▸ **Instructions for the task**
Word for word, transcribe the data below from the line with "(177, 279) = (201, 149): grey" to the line with "(448, 193) = (530, 317): turquoise", keeping both of those lines.

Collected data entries
= Beginning of Section =

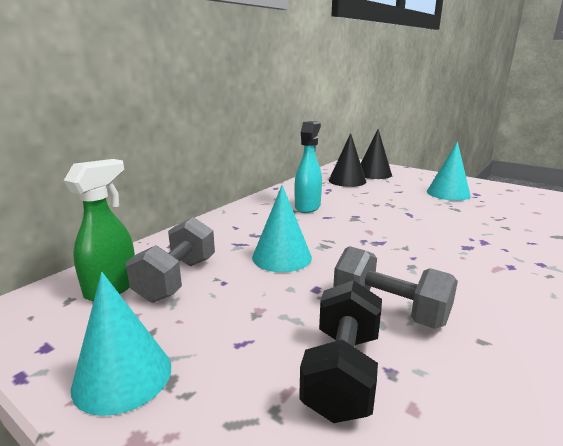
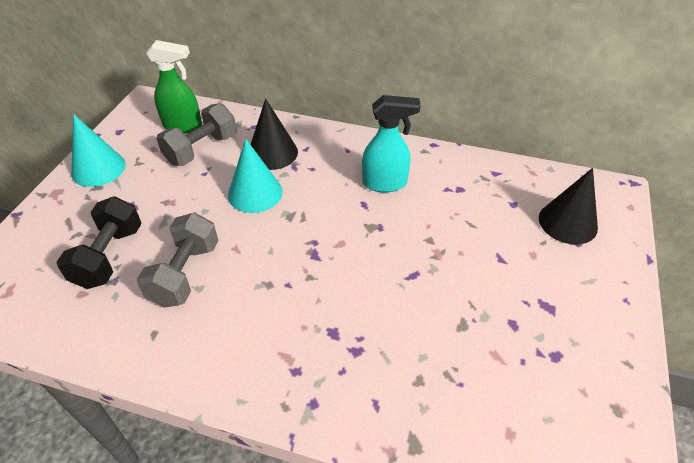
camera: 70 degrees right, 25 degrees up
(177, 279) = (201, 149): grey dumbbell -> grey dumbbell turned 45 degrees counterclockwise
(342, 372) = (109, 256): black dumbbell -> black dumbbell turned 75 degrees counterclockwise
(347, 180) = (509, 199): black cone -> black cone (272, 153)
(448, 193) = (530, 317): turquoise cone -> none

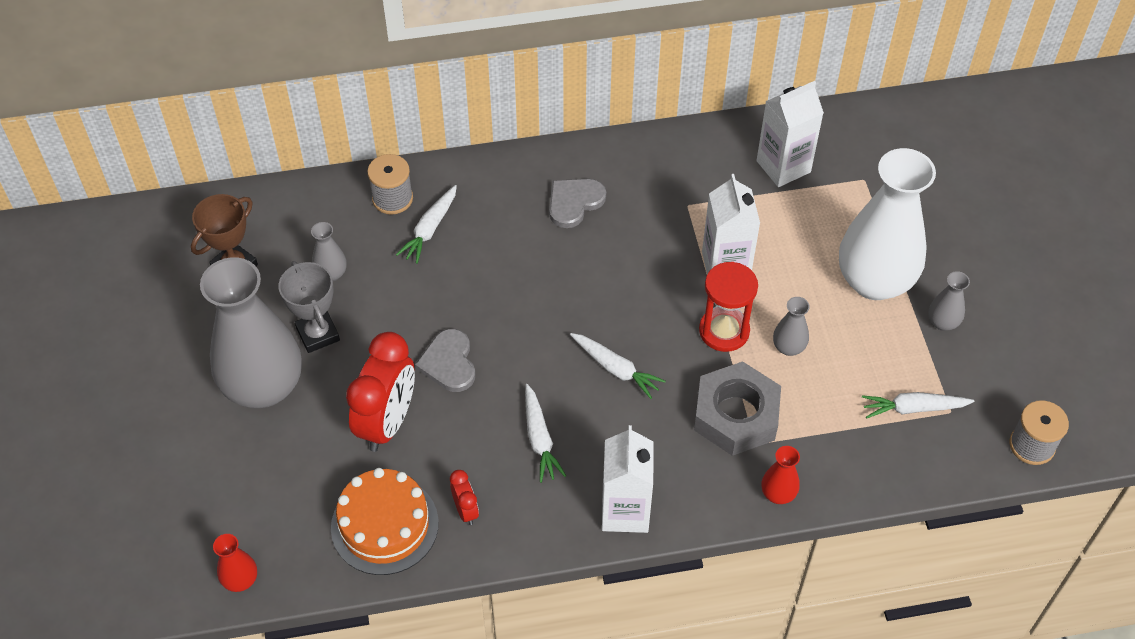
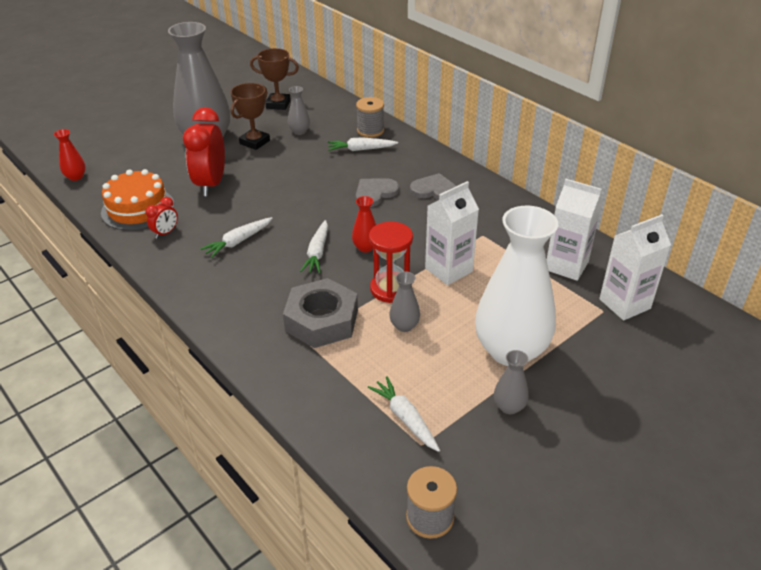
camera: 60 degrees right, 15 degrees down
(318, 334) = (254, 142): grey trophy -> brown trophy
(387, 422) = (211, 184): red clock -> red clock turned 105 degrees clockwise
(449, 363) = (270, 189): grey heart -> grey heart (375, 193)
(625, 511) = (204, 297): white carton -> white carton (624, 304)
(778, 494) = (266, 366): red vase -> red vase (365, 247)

= End of Section =

▸ **Finished task**
(177, 279) = (201, 149): grey dumbbell -> grey dumbbell turned 45 degrees counterclockwise
(342, 372) = (109, 256): black dumbbell -> black dumbbell turned 75 degrees counterclockwise
(347, 180) = (509, 199): black cone -> black cone (272, 153)
(448, 193) = (530, 317): turquoise cone -> none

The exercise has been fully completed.